▶ [EXERCISE DESCRIPTION] Omitting any pictures, transcribe the entries below exactly.

(Beginning of MATERIAL PROVIDED)

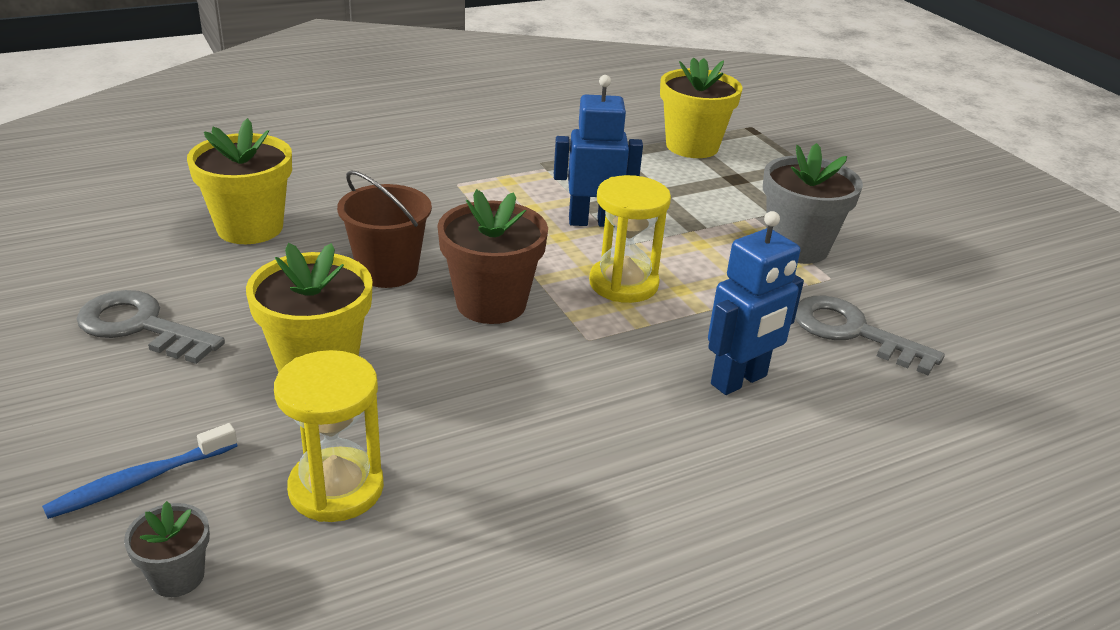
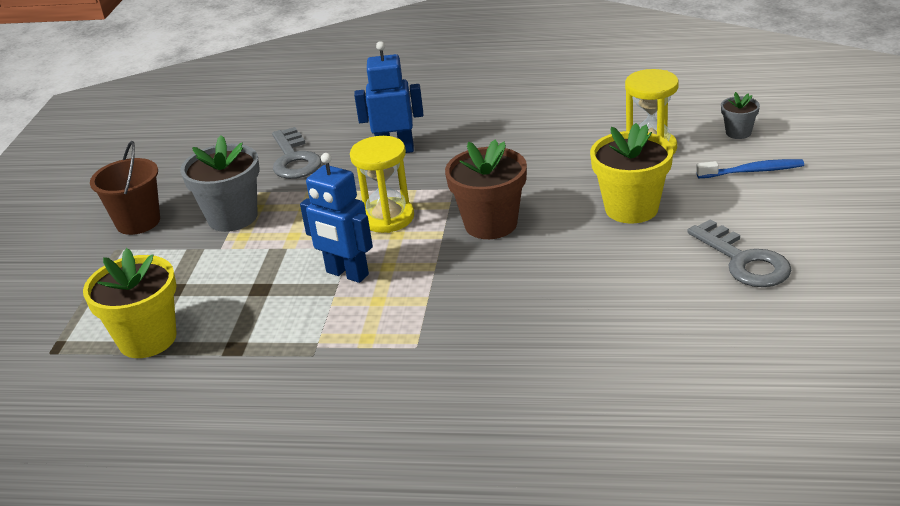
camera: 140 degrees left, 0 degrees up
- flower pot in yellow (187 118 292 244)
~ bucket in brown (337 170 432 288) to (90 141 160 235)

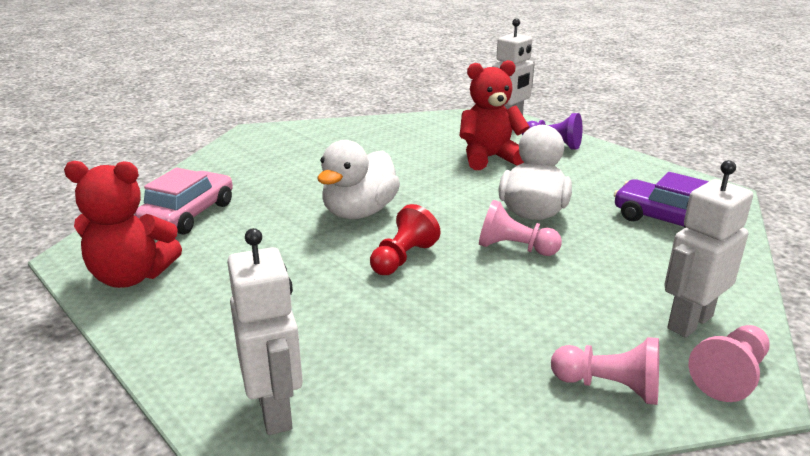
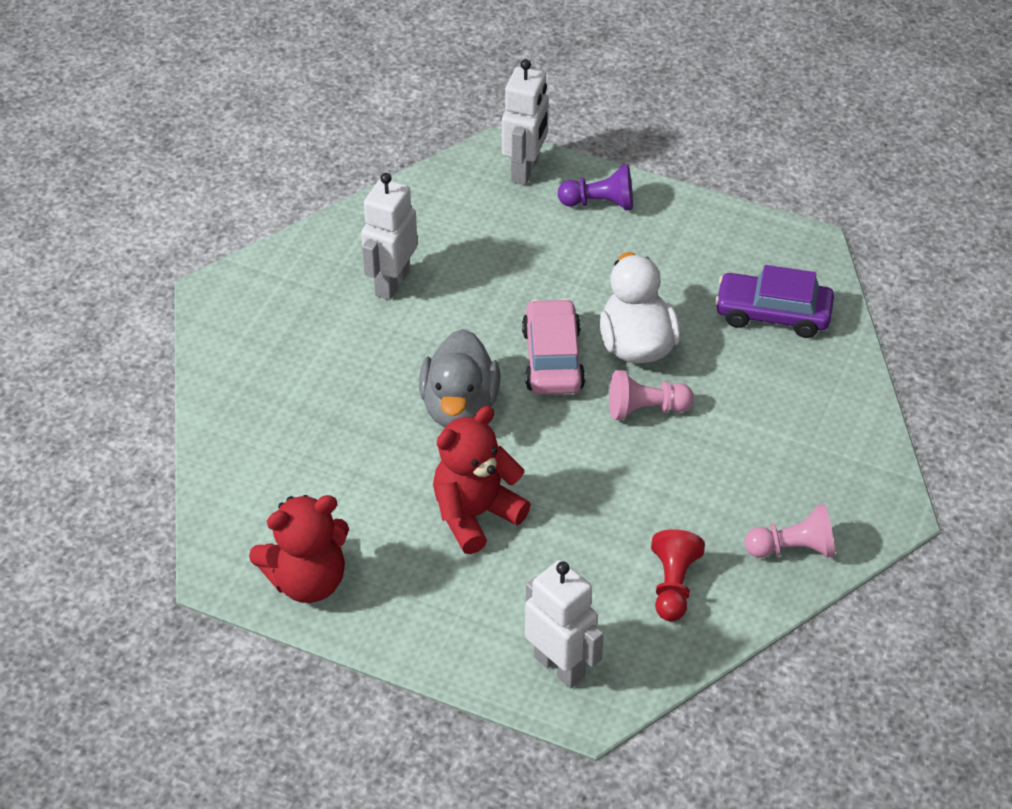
camera: 25 degrees left, 20 degrees up
- pawn in pink (688 325 770 402)
~ car in pink (135 168 233 235) to (522 299 585 395)
~ pawn in red (370 204 440 275) to (651 529 705 622)
~ teddy bear in red (460 60 529 170) to (433 406 531 554)
~ robot in white (664 160 753 337) to (361 173 417 300)
~ duck in white (317 140 400 219) to duck in grey (419 329 500 427)

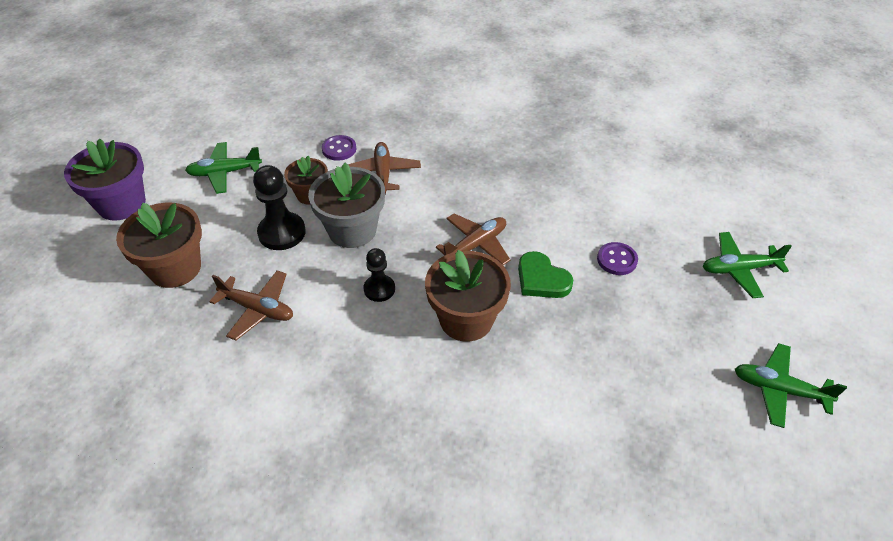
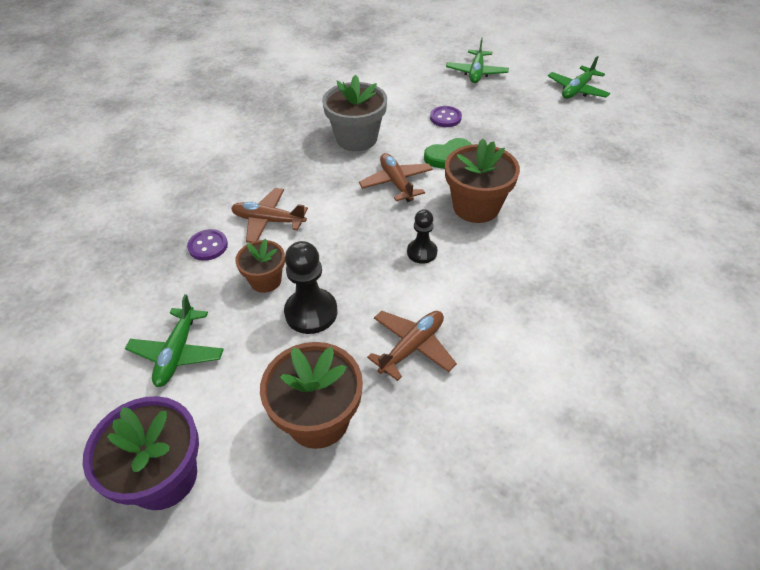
camera: 70 degrees left, 0 degrees up
~ flower pot in grey (308 163 385 248) to (322 75 387 151)

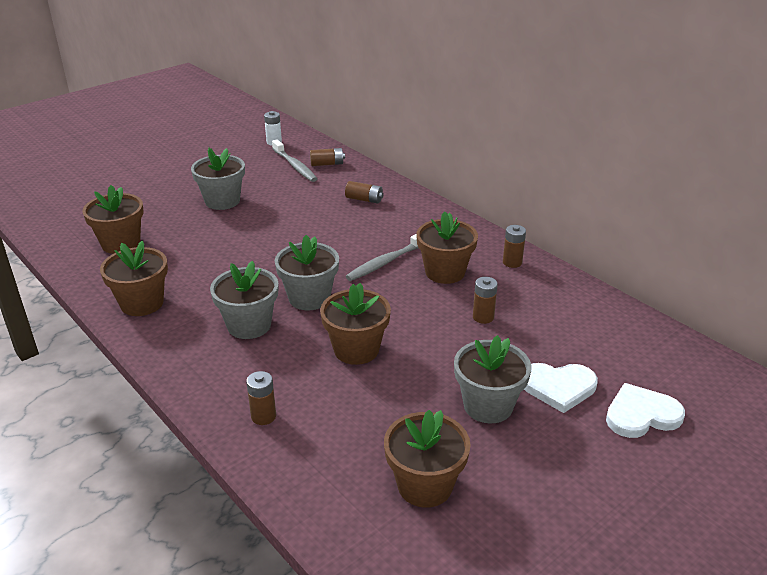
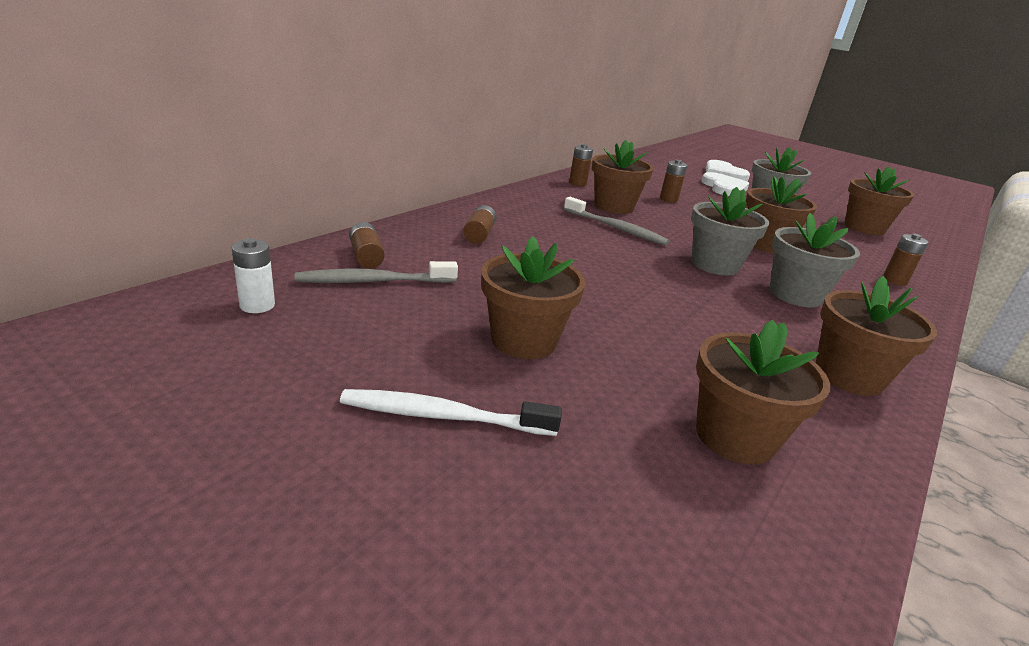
camera: 105 degrees left, 5 degrees down
+ toothbrush in white (340 389 562 436)
~ flower pot in grey (191 148 245 210) to flower pot in brown (481 236 586 359)
~ toothbrush in grey (272 139 317 182) = (295 261 458 283) 150 degrees counterclockwise

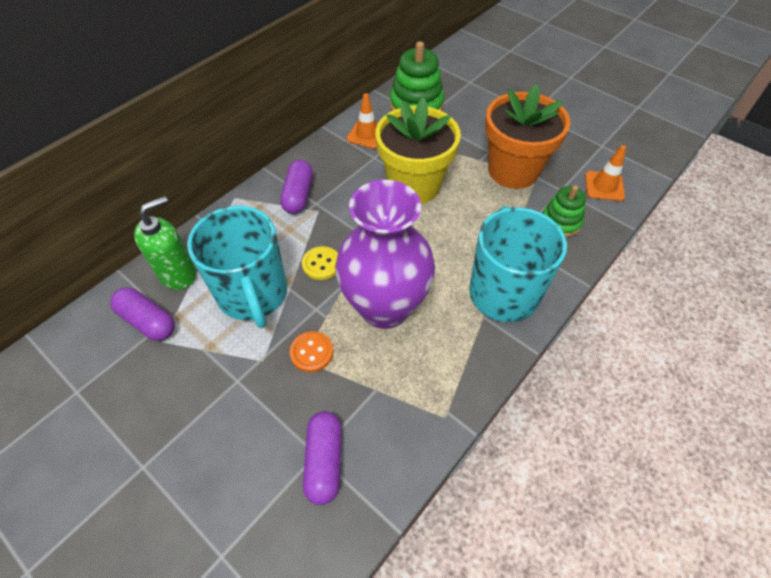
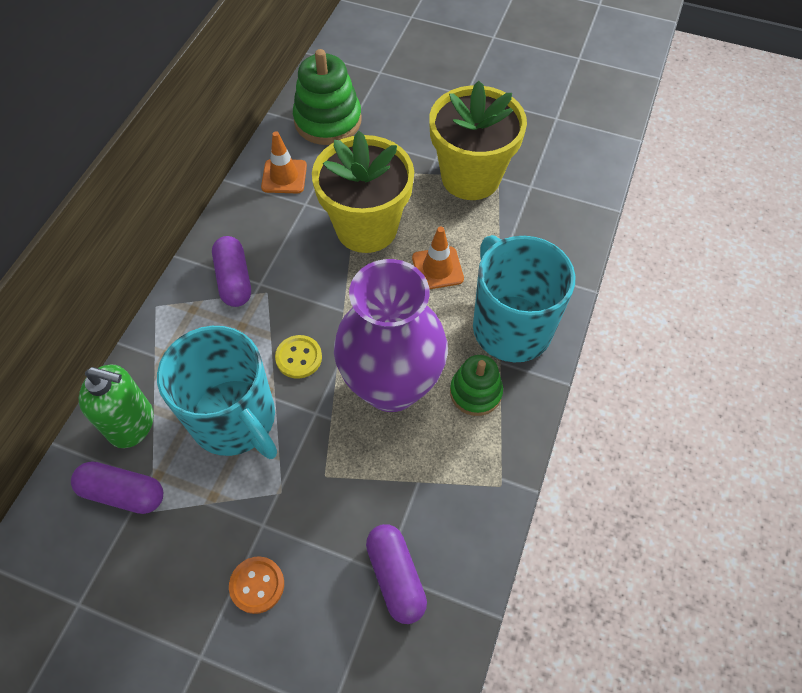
camera: 20 degrees left, 5 degrees up
~ button in orange (290 331 333 372) to (229 556 284 614)
~ stacking toy in green (543 185 586 237) to (450 355 503 416)
~ traffic cone in orange (585 145 626 201) to (412 227 464 290)
~ flower pot in orange (485 84 570 189) to flower pot in yellow (429 81 527 200)
~ soap dispenser in green (134 196 196 290) = (79 365 154 448) 75 degrees clockwise

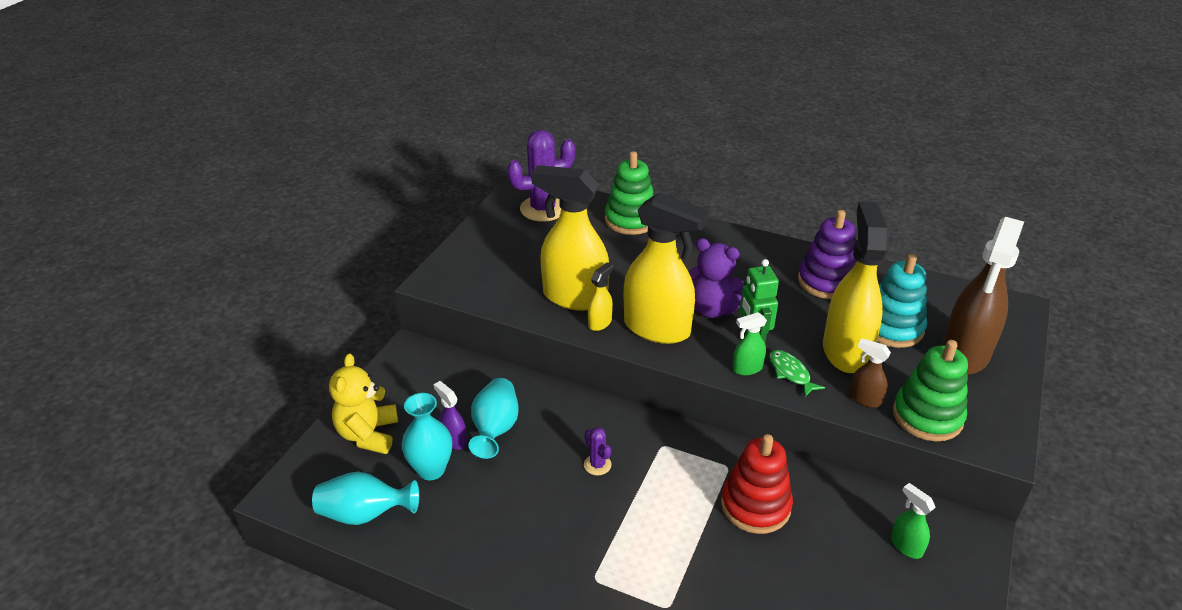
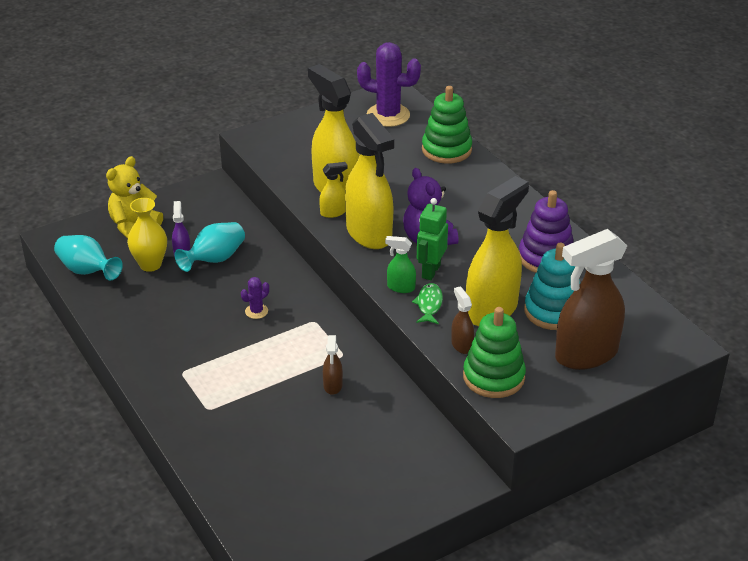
camera: 35 degrees right, 0 degrees up
- spray bottle in green (891 483 936 559)
~ stacking toy in red (721 434 793 534) to spray bottle in brown (323 335 343 395)
~ vase in turquoise (402 393 452 480) to vase in yellow (127 198 167 272)
~ cactus in purple (584 427 612 475) = (241 277 269 319) 45 degrees clockwise

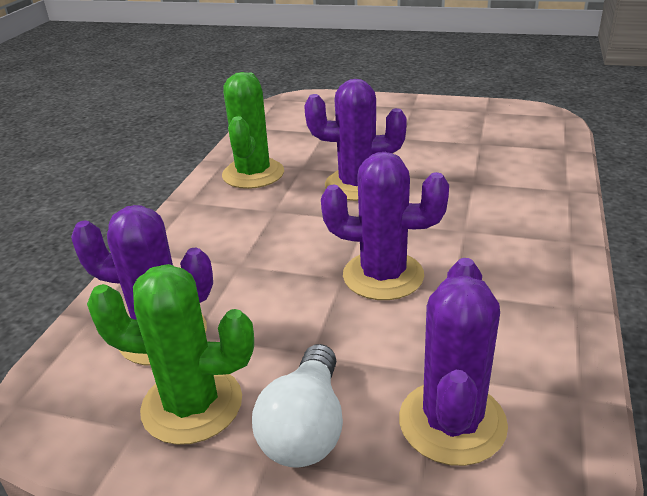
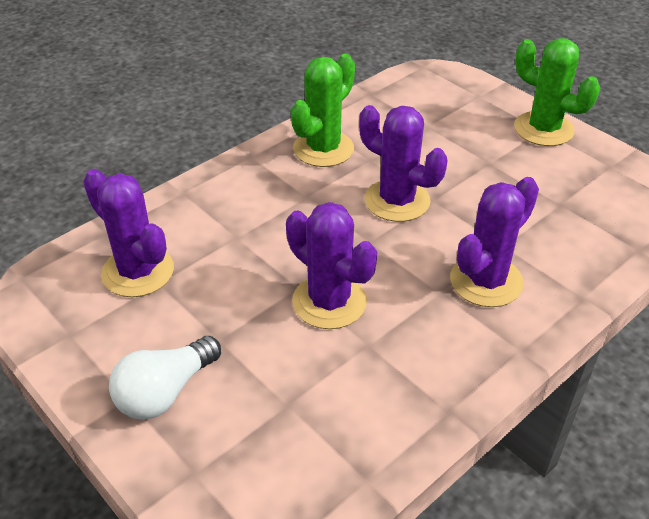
camera: 30 degrees right, 10 degrees up
~ cactus in green (87 264 254 445) to (514 38 600 146)
~ cactus in purple (399 258 508 466) to (450 177 539 307)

(End of MATERIAL PROVIDED)

▶ [ANSWER FOR THE TASK]
camera: 140 degrees left, 0 degrees up
- flower pot in yellow (187 118 292 244)
~ bucket in brown (337 170 432 288) to (90 141 160 235)

camera: 25 degrees left, 20 degrees up
- pawn in pink (688 325 770 402)
~ car in pink (135 168 233 235) to (522 299 585 395)
~ pawn in red (370 204 440 275) to (651 529 705 622)
~ teddy bear in red (460 60 529 170) to (433 406 531 554)
~ robot in white (664 160 753 337) to (361 173 417 300)
~ duck in white (317 140 400 219) to duck in grey (419 329 500 427)

camera: 70 degrees left, 0 degrees up
~ flower pot in grey (308 163 385 248) to (322 75 387 151)

camera: 105 degrees left, 5 degrees down
+ toothbrush in white (340 389 562 436)
~ flower pot in grey (191 148 245 210) to flower pot in brown (481 236 586 359)
~ toothbrush in grey (272 139 317 182) = (295 261 458 283) 150 degrees counterclockwise

camera: 20 degrees left, 5 degrees up
~ button in orange (290 331 333 372) to (229 556 284 614)
~ stacking toy in green (543 185 586 237) to (450 355 503 416)
~ traffic cone in orange (585 145 626 201) to (412 227 464 290)
~ flower pot in orange (485 84 570 189) to flower pot in yellow (429 81 527 200)
~ soap dispenser in green (134 196 196 290) = (79 365 154 448) 75 degrees clockwise

camera: 35 degrees right, 0 degrees up
- spray bottle in green (891 483 936 559)
~ stacking toy in red (721 434 793 534) to spray bottle in brown (323 335 343 395)
~ vase in turquoise (402 393 452 480) to vase in yellow (127 198 167 272)
~ cactus in purple (584 427 612 475) = (241 277 269 319) 45 degrees clockwise

camera: 30 degrees right, 10 degrees up
~ cactus in green (87 264 254 445) to (514 38 600 146)
~ cactus in purple (399 258 508 466) to (450 177 539 307)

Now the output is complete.